[Object correspondence data]
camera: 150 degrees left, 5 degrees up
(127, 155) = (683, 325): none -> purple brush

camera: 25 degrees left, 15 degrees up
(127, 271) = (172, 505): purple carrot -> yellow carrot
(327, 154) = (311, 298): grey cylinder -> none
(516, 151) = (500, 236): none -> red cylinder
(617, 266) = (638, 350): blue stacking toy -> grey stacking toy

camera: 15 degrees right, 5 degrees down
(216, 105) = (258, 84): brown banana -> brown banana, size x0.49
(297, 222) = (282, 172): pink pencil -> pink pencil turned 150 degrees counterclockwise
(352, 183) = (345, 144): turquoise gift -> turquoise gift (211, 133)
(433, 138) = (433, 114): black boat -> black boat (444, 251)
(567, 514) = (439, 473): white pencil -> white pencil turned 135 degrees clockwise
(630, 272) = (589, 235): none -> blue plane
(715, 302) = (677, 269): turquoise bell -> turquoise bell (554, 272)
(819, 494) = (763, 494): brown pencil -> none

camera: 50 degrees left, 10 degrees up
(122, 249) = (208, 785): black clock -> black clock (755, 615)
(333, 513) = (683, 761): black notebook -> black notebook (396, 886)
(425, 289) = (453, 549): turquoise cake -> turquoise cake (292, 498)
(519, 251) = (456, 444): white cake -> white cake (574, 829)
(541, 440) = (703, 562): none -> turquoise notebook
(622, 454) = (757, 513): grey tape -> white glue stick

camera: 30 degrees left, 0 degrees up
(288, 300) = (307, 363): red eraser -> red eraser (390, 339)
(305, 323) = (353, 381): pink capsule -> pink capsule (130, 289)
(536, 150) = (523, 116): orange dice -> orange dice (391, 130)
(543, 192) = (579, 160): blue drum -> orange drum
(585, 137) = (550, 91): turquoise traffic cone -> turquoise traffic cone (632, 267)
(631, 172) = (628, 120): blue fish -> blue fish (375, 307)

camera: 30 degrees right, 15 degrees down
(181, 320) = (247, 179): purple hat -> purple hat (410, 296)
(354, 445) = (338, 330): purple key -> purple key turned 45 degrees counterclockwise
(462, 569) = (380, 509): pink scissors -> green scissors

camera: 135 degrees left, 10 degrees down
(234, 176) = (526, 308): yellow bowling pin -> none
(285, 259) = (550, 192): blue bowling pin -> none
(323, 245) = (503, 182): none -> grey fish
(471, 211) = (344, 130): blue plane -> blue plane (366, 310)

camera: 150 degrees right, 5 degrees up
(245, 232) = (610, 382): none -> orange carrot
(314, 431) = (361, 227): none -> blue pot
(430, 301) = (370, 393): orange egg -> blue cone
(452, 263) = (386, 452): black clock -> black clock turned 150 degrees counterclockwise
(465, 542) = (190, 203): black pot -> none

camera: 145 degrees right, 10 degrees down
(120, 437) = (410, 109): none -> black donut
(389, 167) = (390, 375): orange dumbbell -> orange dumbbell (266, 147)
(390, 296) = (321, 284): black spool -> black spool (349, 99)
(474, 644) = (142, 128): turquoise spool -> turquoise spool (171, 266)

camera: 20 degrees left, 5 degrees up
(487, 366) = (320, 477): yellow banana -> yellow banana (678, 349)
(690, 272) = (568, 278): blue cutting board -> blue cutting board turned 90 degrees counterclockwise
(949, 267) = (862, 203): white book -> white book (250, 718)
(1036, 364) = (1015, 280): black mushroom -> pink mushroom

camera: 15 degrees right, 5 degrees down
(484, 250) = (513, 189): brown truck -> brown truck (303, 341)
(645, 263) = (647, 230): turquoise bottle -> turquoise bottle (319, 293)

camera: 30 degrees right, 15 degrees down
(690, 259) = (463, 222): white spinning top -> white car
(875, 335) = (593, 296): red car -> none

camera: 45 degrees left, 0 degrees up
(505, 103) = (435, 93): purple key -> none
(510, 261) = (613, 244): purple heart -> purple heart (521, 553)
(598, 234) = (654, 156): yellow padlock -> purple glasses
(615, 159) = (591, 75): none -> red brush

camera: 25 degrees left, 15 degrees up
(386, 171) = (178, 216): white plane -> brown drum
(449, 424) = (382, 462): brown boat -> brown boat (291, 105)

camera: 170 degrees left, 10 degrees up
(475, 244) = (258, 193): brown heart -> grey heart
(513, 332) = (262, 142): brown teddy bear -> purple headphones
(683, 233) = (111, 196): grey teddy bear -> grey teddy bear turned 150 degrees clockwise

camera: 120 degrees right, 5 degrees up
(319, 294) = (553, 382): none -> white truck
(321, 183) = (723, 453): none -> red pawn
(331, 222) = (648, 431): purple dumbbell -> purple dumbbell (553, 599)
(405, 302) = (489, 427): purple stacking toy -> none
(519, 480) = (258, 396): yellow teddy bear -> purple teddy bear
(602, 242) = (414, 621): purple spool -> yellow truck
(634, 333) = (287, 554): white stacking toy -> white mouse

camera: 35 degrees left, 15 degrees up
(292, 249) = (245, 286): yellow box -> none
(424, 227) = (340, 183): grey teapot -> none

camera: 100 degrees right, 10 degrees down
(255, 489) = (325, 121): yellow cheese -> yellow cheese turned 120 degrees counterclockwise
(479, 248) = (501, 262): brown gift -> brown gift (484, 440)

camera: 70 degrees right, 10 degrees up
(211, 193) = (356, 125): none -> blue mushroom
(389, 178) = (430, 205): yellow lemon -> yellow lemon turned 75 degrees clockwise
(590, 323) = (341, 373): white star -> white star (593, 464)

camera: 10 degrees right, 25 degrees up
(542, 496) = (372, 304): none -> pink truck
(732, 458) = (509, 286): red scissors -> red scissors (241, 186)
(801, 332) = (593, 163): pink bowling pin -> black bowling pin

TASK TO COMPLETE: May I have the entries returned exactly, with every line in place?

RESPONSE BELOW:
camera: 150 degrees left, 5 degrees up
(127, 155) = (683, 325): none -> purple brush

camera: 25 degrees left, 15 degrees up
(127, 271) = (172, 505): purple carrot -> yellow carrot
(327, 154) = (311, 298): grey cylinder -> none
(516, 151) = (500, 236): none -> red cylinder
(617, 266) = (638, 350): blue stacking toy -> grey stacking toy

camera: 15 degrees right, 5 degrees down
(216, 105) = (258, 84): brown banana -> brown banana, size x0.49
(297, 222) = (282, 172): pink pencil -> pink pencil turned 150 degrees counterclockwise
(352, 183) = (345, 144): turquoise gift -> turquoise gift (211, 133)
(433, 138) = (433, 114): black boat -> black boat (444, 251)
(567, 514) = (439, 473): white pencil -> white pencil turned 135 degrees clockwise
(630, 272) = (589, 235): none -> blue plane
(715, 302) = (677, 269): turquoise bell -> turquoise bell (554, 272)
(819, 494) = (763, 494): brown pencil -> none

camera: 50 degrees left, 10 degrees up
(122, 249) = (208, 785): black clock -> black clock (755, 615)
(333, 513) = (683, 761): black notebook -> black notebook (396, 886)
(425, 289) = (453, 549): turquoise cake -> turquoise cake (292, 498)
(519, 251) = (456, 444): white cake -> white cake (574, 829)
(541, 440) = (703, 562): none -> turquoise notebook
(622, 454) = (757, 513): grey tape -> white glue stick

camera: 30 degrees left, 0 degrees up
(288, 300) = (307, 363): red eraser -> red eraser (390, 339)
(305, 323) = (353, 381): pink capsule -> pink capsule (130, 289)
(536, 150) = (523, 116): orange dice -> orange dice (391, 130)
(543, 192) = (579, 160): blue drum -> orange drum
(585, 137) = (550, 91): turquoise traffic cone -> turquoise traffic cone (632, 267)
(631, 172) = (628, 120): blue fish -> blue fish (375, 307)

camera: 30 degrees right, 15 degrees down
(181, 320) = (247, 179): purple hat -> purple hat (410, 296)
(354, 445) = (338, 330): purple key -> purple key turned 45 degrees counterclockwise
(462, 569) = (380, 509): pink scissors -> green scissors

camera: 135 degrees left, 10 degrees down
(234, 176) = (526, 308): yellow bowling pin -> none
(285, 259) = (550, 192): blue bowling pin -> none
(323, 245) = (503, 182): none -> grey fish
(471, 211) = (344, 130): blue plane -> blue plane (366, 310)

camera: 150 degrees right, 5 degrees up
(245, 232) = (610, 382): none -> orange carrot
(314, 431) = (361, 227): none -> blue pot
(430, 301) = (370, 393): orange egg -> blue cone
(452, 263) = (386, 452): black clock -> black clock turned 150 degrees counterclockwise
(465, 542) = (190, 203): black pot -> none

camera: 145 degrees right, 10 degrees down
(120, 437) = (410, 109): none -> black donut
(389, 167) = (390, 375): orange dumbbell -> orange dumbbell (266, 147)
(390, 296) = (321, 284): black spool -> black spool (349, 99)
(474, 644) = (142, 128): turquoise spool -> turquoise spool (171, 266)

camera: 20 degrees left, 5 degrees up
(487, 366) = (320, 477): yellow banana -> yellow banana (678, 349)
(690, 272) = (568, 278): blue cutting board -> blue cutting board turned 90 degrees counterclockwise
(949, 267) = (862, 203): white book -> white book (250, 718)
(1036, 364) = (1015, 280): black mushroom -> pink mushroom

camera: 15 degrees right, 5 degrees down
(484, 250) = (513, 189): brown truck -> brown truck (303, 341)
(645, 263) = (647, 230): turquoise bottle -> turquoise bottle (319, 293)

camera: 30 degrees right, 15 degrees down
(690, 259) = (463, 222): white spinning top -> white car
(875, 335) = (593, 296): red car -> none

camera: 45 degrees left, 0 degrees up
(505, 103) = (435, 93): purple key -> none
(510, 261) = (613, 244): purple heart -> purple heart (521, 553)
(598, 234) = (654, 156): yellow padlock -> purple glasses
(615, 159) = (591, 75): none -> red brush

camera: 25 degrees left, 15 degrees up
(386, 171) = (178, 216): white plane -> brown drum
(449, 424) = (382, 462): brown boat -> brown boat (291, 105)

camera: 170 degrees left, 10 degrees up
(475, 244) = (258, 193): brown heart -> grey heart
(513, 332) = (262, 142): brown teddy bear -> purple headphones
(683, 233) = (111, 196): grey teddy bear -> grey teddy bear turned 150 degrees clockwise

camera: 120 degrees right, 5 degrees up
(319, 294) = (553, 382): none -> white truck
(321, 183) = (723, 453): none -> red pawn
(331, 222) = (648, 431): purple dumbbell -> purple dumbbell (553, 599)
(405, 302) = (489, 427): purple stacking toy -> none
(519, 480) = (258, 396): yellow teddy bear -> purple teddy bear
(602, 242) = (414, 621): purple spool -> yellow truck
(634, 333) = (287, 554): white stacking toy -> white mouse

camera: 35 degrees left, 15 degrees up
(292, 249) = (245, 286): yellow box -> none
(424, 227) = (340, 183): grey teapot -> none

camera: 100 degrees right, 10 degrees down
(255, 489) = (325, 121): yellow cheese -> yellow cheese turned 120 degrees counterclockwise
(479, 248) = (501, 262): brown gift -> brown gift (484, 440)

camera: 70 degrees right, 10 degrees up
(211, 193) = (356, 125): none -> blue mushroom
(389, 178) = (430, 205): yellow lemon -> yellow lemon turned 75 degrees clockwise
(590, 323) = (341, 373): white star -> white star (593, 464)

camera: 10 degrees right, 25 degrees up
(542, 496) = (372, 304): none -> pink truck
(732, 458) = (509, 286): red scissors -> red scissors (241, 186)
(801, 332) = (593, 163): pink bowling pin -> black bowling pin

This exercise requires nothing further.